-- Exercise instructions --
The records below must be reproduced exactly, excluding any pictures.

____

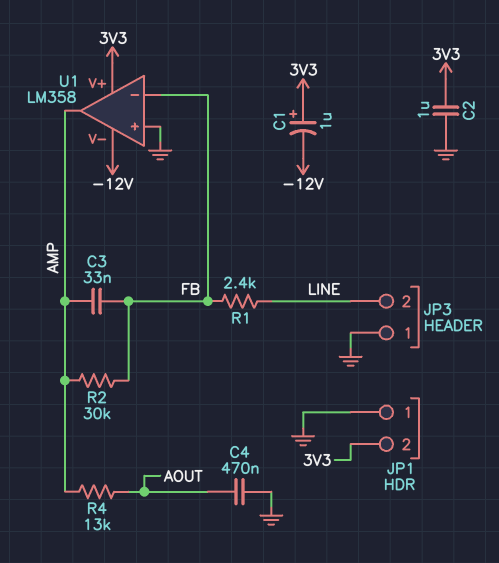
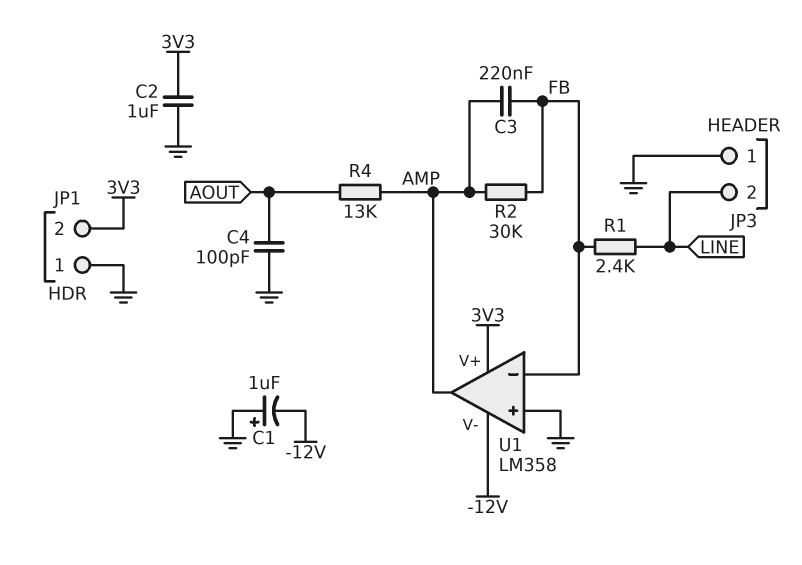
C1: 1uF (plus 3V3, minus -12V) -> 1uF (plus GND, minus -12V)
C3: 33nF (AMP, FB) -> 220nF (AMP, FB)
C4: 470nF (AOUT, GND) -> 100pF (AOUT, GND)

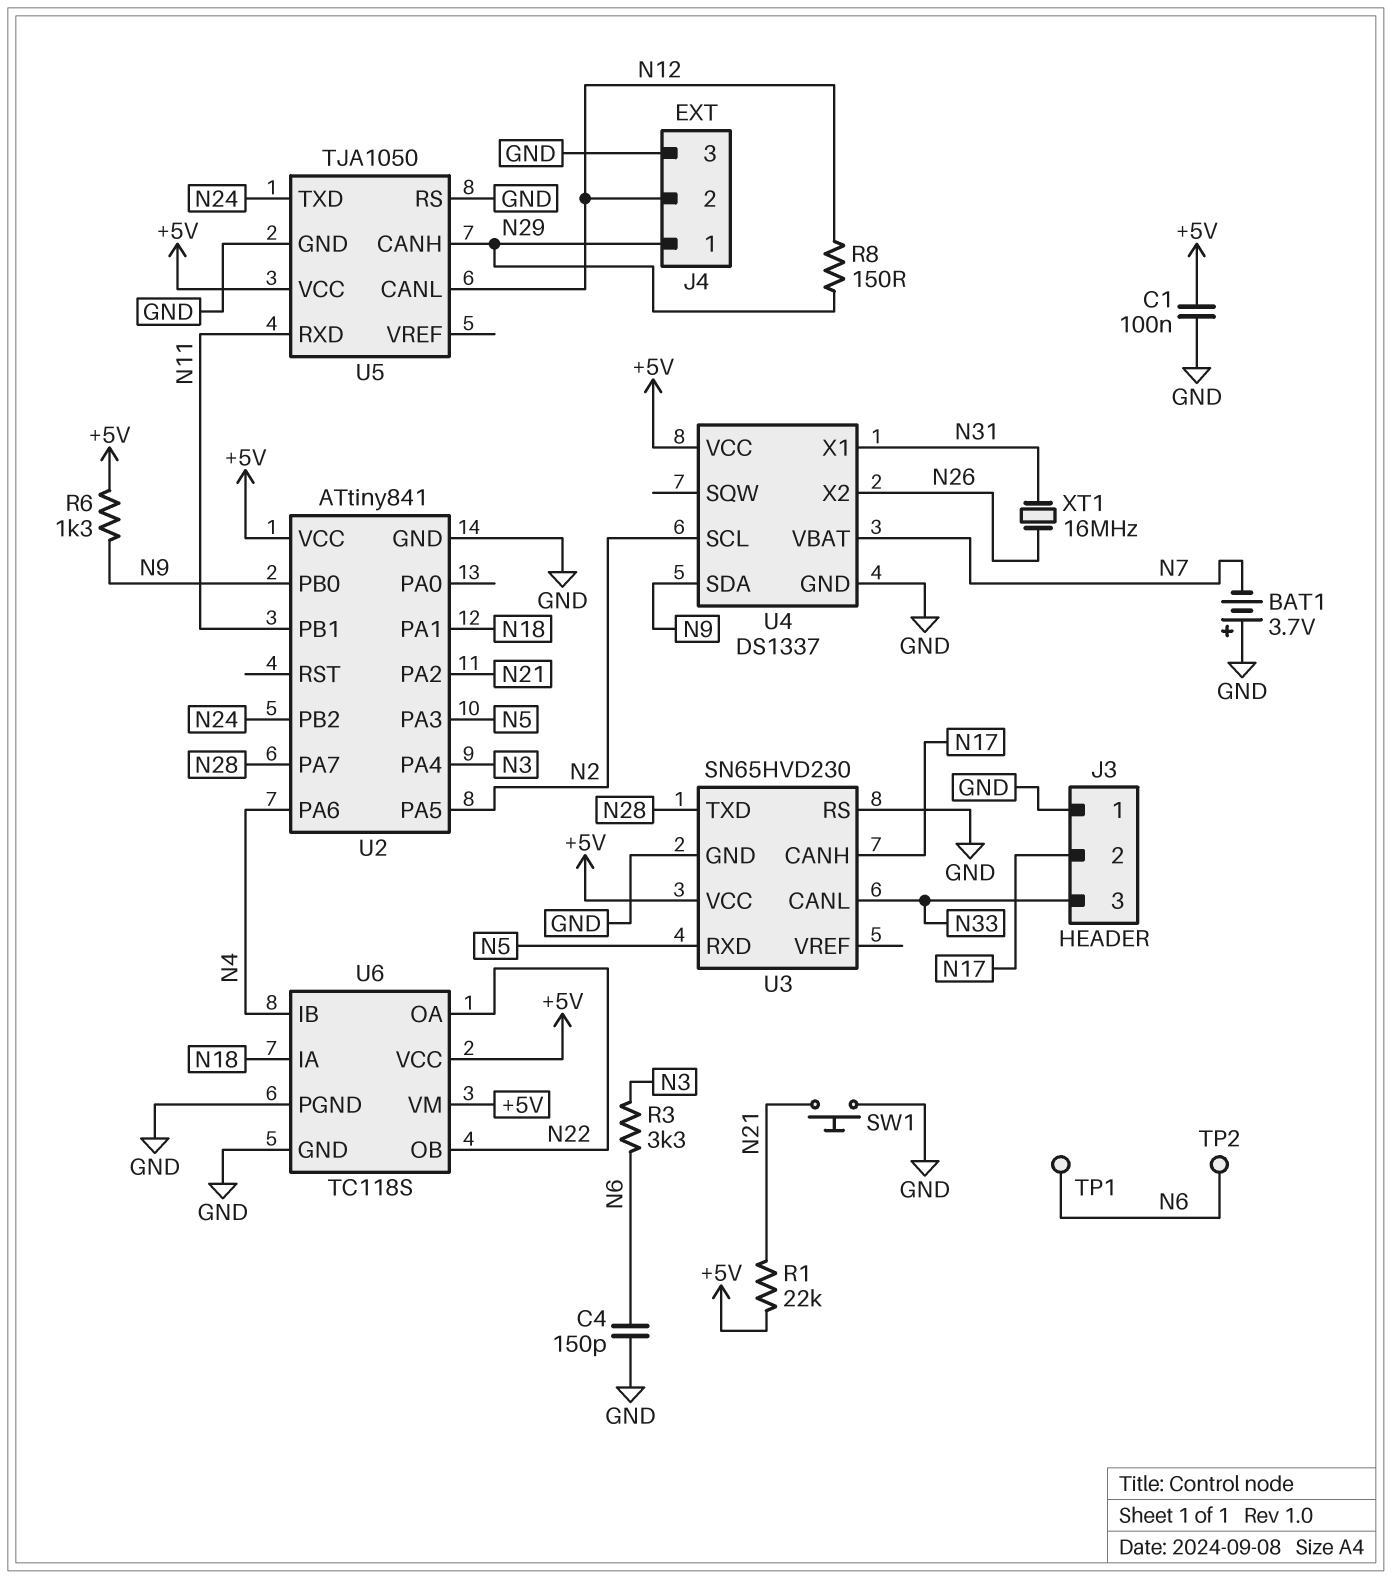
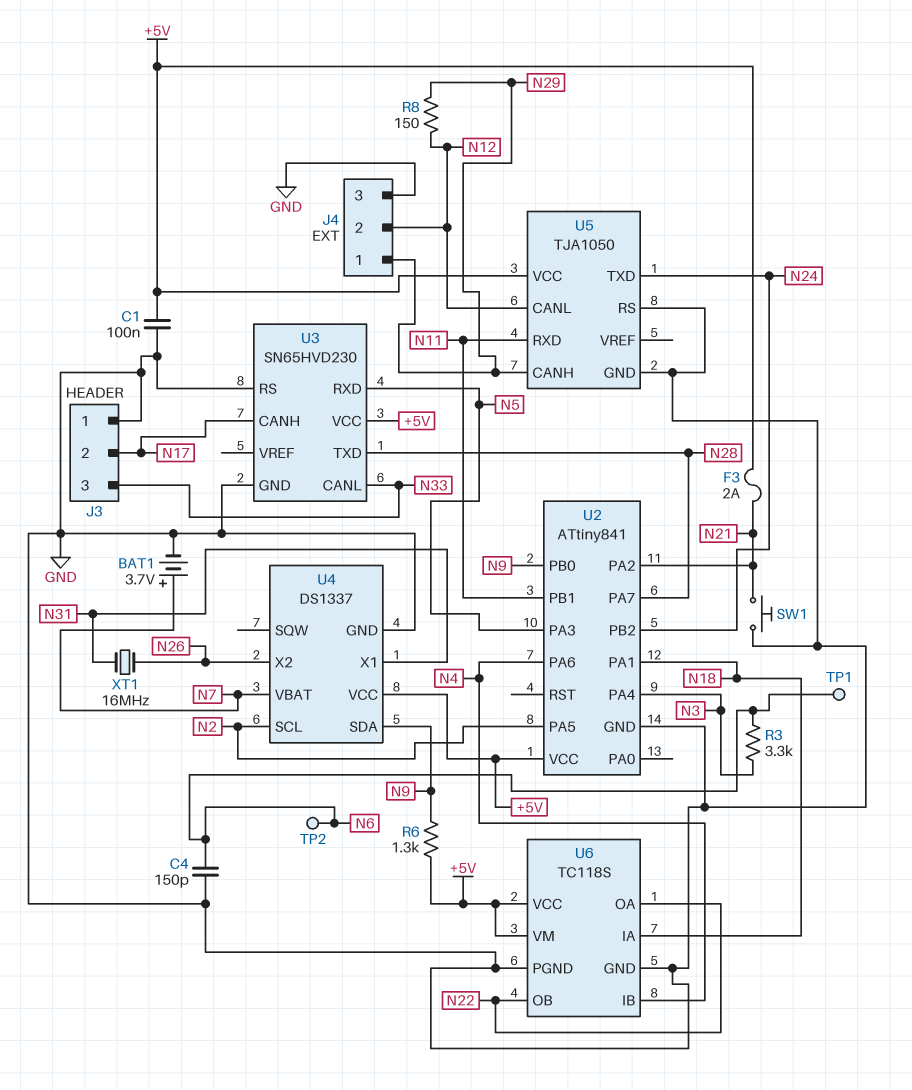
BAT1: 3.7V (plus GND, minus N7) -> 3.7V (plus N7, minus GND)
F3: none -> 2A (+5V, N21)
R1: 22k (+5V, N21) -> none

____

-- Response to this task --
C1: 1uF (plus 3V3, minus -12V) -> 1uF (plus GND, minus -12V)
C3: 33nF (AMP, FB) -> 220nF (AMP, FB)
C4: 470nF (AOUT, GND) -> 100pF (AOUT, GND)

BAT1: 3.7V (plus GND, minus N7) -> 3.7V (plus N7, minus GND)
F3: none -> 2A (+5V, N21)
R1: 22k (+5V, N21) -> none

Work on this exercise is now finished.